## Brief
Return only the number of lines in the data below where the word "cutting" appears.

## Exercise input

----------

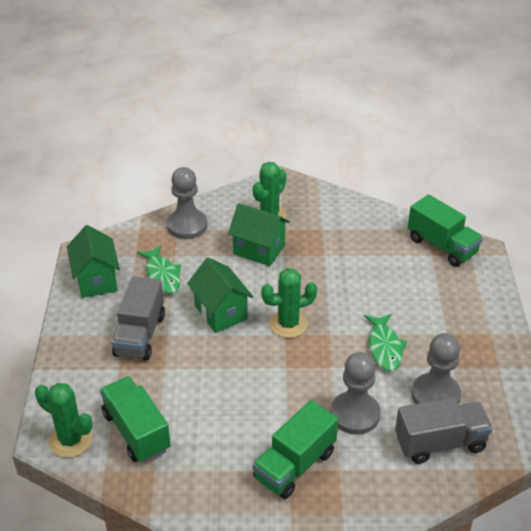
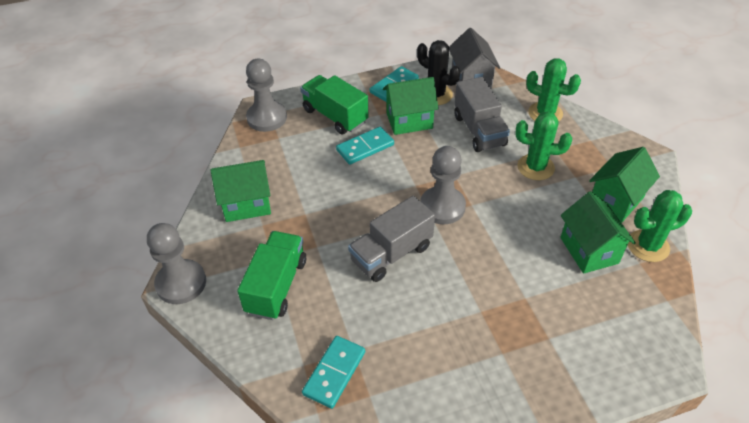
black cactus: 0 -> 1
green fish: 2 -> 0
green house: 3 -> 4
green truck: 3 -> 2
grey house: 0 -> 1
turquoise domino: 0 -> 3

----------

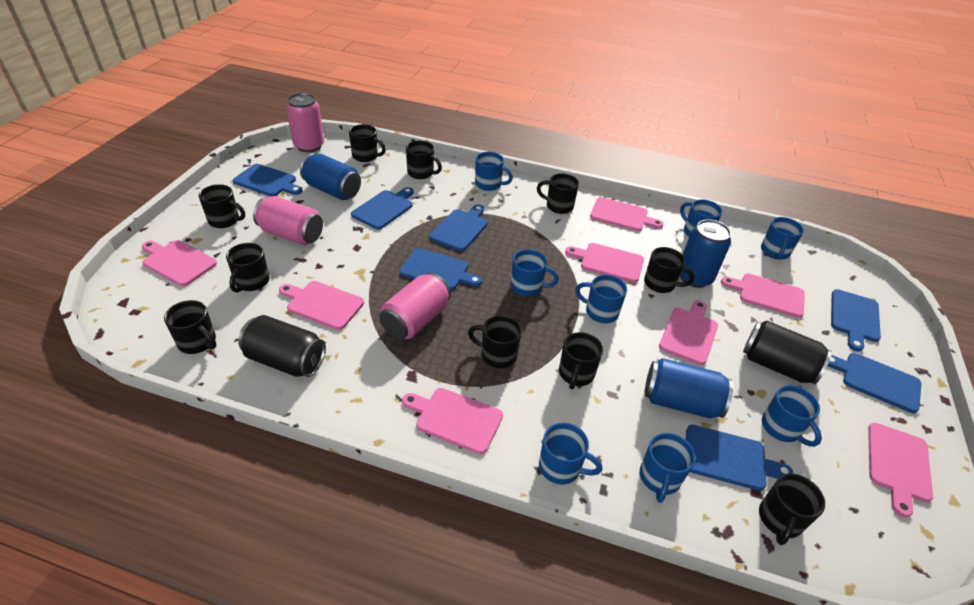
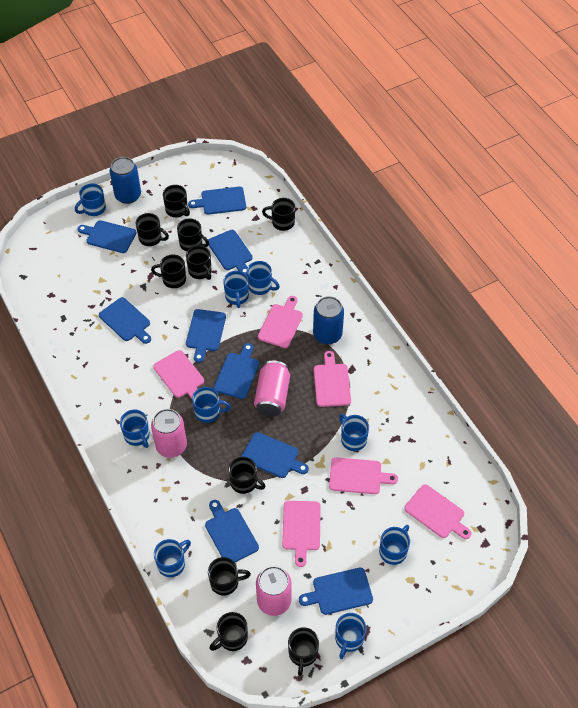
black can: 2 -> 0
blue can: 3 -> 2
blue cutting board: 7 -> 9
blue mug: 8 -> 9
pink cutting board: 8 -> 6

----------

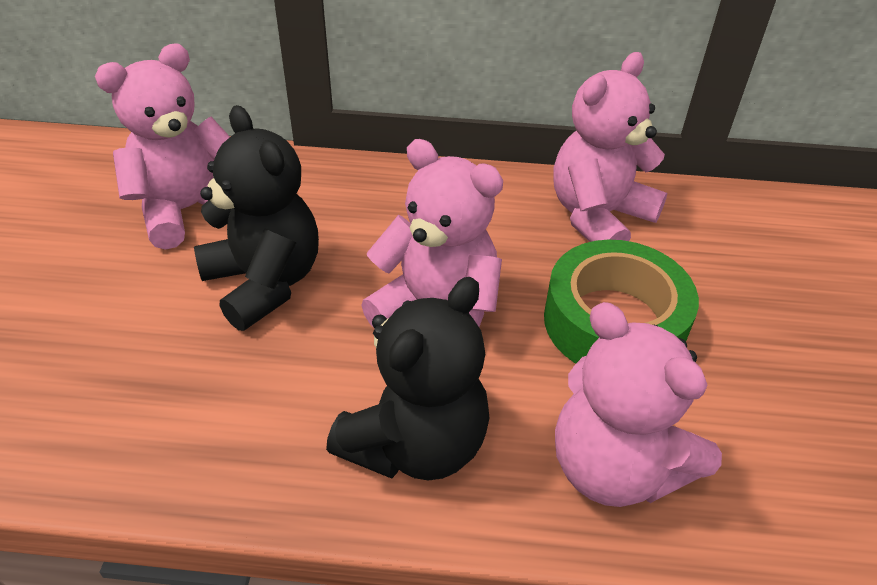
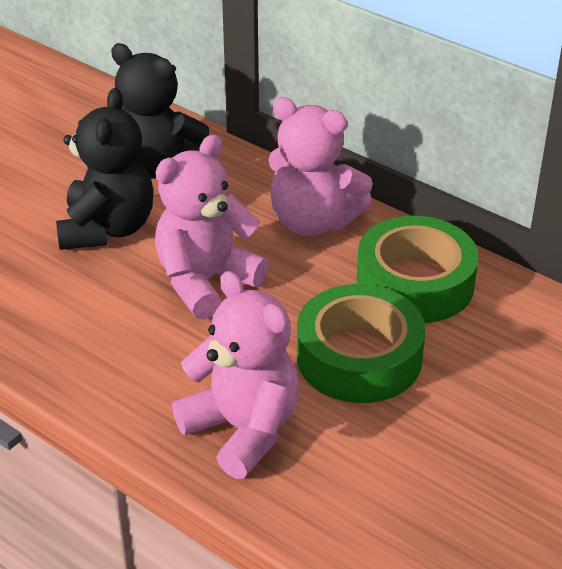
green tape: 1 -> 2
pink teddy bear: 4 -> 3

----------

## Result of the exercise
2